• **Exercise requirements**
Repeat exactly, and only, the lines of the entries below from the one with "Q3: PNP (B EN_N, C" through the one with "V201: 1.8V (plus VIN, minus GND) -> none", both ends included.

• **Entries shown**
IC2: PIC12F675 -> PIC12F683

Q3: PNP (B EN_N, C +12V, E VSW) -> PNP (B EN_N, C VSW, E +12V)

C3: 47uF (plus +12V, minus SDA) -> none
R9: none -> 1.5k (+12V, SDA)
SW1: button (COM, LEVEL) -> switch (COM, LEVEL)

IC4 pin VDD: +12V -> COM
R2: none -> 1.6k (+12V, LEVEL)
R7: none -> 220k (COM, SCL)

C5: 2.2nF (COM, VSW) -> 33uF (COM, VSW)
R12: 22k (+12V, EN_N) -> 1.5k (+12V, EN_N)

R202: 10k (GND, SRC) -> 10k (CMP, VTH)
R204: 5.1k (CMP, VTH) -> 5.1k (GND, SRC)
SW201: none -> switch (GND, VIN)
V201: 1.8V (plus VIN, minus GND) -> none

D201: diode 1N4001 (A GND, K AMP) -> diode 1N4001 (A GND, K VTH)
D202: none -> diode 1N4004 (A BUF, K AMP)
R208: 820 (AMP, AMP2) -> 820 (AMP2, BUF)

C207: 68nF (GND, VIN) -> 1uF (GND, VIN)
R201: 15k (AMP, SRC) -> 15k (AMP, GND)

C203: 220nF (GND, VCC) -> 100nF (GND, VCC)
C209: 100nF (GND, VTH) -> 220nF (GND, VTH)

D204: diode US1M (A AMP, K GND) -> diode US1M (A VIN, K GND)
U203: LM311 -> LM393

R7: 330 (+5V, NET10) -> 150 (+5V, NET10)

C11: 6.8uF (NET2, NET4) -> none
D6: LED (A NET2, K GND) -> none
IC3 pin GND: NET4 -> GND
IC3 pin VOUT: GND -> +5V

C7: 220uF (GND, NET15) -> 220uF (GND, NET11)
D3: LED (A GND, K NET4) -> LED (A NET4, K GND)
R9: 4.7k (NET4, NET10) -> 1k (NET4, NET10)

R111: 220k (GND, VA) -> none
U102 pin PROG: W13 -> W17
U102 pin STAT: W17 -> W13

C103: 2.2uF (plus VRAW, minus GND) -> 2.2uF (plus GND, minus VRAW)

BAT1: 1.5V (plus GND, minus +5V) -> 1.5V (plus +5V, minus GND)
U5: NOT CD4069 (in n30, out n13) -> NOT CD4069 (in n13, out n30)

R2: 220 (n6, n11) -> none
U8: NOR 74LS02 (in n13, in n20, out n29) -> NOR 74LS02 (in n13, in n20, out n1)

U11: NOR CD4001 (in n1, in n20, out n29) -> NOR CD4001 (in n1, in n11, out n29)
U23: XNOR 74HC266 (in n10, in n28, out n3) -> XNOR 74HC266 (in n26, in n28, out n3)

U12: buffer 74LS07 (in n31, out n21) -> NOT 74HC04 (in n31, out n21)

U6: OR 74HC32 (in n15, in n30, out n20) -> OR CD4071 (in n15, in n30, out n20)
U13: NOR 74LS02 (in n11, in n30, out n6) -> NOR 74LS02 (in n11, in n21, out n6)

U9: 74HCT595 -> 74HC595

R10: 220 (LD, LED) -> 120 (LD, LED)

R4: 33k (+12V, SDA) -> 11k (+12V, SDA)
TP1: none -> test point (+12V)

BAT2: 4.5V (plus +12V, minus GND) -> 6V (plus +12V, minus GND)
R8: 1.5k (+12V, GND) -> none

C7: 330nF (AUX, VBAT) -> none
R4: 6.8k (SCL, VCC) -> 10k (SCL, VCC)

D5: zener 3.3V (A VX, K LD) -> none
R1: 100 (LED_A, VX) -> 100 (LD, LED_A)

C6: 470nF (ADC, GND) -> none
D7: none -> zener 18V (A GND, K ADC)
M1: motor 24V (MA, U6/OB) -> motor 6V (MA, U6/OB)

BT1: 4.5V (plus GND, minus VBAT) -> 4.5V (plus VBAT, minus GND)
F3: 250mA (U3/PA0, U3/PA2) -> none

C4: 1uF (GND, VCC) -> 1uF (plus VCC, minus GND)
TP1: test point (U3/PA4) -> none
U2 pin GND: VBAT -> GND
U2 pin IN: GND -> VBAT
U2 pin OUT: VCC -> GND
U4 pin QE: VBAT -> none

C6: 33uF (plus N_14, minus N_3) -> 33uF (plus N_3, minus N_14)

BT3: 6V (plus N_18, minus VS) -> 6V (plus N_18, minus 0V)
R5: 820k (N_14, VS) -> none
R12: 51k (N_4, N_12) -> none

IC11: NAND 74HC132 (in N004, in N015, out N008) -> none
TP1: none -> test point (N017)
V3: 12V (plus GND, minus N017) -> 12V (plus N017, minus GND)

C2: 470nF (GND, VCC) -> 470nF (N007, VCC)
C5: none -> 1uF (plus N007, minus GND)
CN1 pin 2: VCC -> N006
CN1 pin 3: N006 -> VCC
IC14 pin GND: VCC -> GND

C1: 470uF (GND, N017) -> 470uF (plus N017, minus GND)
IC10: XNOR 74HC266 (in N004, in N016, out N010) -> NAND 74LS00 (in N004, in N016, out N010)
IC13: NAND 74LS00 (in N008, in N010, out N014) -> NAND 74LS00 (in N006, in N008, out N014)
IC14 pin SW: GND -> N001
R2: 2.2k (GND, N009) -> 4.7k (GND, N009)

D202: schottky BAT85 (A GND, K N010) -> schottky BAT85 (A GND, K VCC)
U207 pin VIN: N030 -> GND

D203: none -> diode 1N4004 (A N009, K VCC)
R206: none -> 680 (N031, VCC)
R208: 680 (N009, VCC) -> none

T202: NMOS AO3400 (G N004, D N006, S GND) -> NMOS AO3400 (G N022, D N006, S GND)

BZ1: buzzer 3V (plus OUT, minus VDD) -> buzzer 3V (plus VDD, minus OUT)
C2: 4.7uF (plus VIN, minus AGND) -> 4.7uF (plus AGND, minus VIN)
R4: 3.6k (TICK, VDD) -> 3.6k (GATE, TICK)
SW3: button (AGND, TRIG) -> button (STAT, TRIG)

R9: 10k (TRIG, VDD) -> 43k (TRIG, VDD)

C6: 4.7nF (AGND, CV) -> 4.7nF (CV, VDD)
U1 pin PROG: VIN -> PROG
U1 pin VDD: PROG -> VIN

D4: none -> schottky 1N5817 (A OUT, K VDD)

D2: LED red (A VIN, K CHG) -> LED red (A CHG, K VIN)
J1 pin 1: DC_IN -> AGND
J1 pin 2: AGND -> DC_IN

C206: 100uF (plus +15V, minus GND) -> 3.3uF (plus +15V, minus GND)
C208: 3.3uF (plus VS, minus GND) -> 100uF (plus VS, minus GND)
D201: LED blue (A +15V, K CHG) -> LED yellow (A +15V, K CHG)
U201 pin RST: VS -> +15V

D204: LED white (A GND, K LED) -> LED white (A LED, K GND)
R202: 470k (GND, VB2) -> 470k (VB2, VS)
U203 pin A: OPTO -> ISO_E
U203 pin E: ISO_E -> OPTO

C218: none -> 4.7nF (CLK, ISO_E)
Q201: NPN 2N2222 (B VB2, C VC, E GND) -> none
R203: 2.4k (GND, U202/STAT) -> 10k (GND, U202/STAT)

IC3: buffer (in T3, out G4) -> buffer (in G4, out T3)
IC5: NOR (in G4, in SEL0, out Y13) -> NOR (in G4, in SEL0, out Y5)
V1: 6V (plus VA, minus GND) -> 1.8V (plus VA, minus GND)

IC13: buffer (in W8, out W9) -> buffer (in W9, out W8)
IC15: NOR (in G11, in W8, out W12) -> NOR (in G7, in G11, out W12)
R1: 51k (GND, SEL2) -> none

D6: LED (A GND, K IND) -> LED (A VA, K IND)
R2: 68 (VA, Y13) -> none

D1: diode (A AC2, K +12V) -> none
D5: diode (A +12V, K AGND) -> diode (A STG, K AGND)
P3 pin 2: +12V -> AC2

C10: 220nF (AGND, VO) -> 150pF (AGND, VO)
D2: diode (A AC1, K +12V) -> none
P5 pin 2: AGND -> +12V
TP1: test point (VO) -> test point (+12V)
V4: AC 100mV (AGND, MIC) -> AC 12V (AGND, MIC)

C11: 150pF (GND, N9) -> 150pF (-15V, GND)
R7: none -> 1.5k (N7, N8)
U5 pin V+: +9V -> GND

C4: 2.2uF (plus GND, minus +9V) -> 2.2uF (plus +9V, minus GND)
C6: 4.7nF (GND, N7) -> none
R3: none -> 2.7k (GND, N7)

• **Answer**
Q3: PNP (B EN_N, C +12V, E VSW) -> PNP (B EN_N, C VSW, E +12V)

C3: 47uF (plus +12V, minus SDA) -> none
R9: none -> 1.5k (+12V, SDA)
SW1: button (COM, LEVEL) -> switch (COM, LEVEL)

IC4 pin VDD: +12V -> COM
R2: none -> 1.6k (+12V, LEVEL)
R7: none -> 220k (COM, SCL)

C5: 2.2nF (COM, VSW) -> 33uF (COM, VSW)
R12: 22k (+12V, EN_N) -> 1.5k (+12V, EN_N)

R202: 10k (GND, SRC) -> 10k (CMP, VTH)
R204: 5.1k (CMP, VTH) -> 5.1k (GND, SRC)
SW201: none -> switch (GND, VIN)
V201: 1.8V (plus VIN, minus GND) -> none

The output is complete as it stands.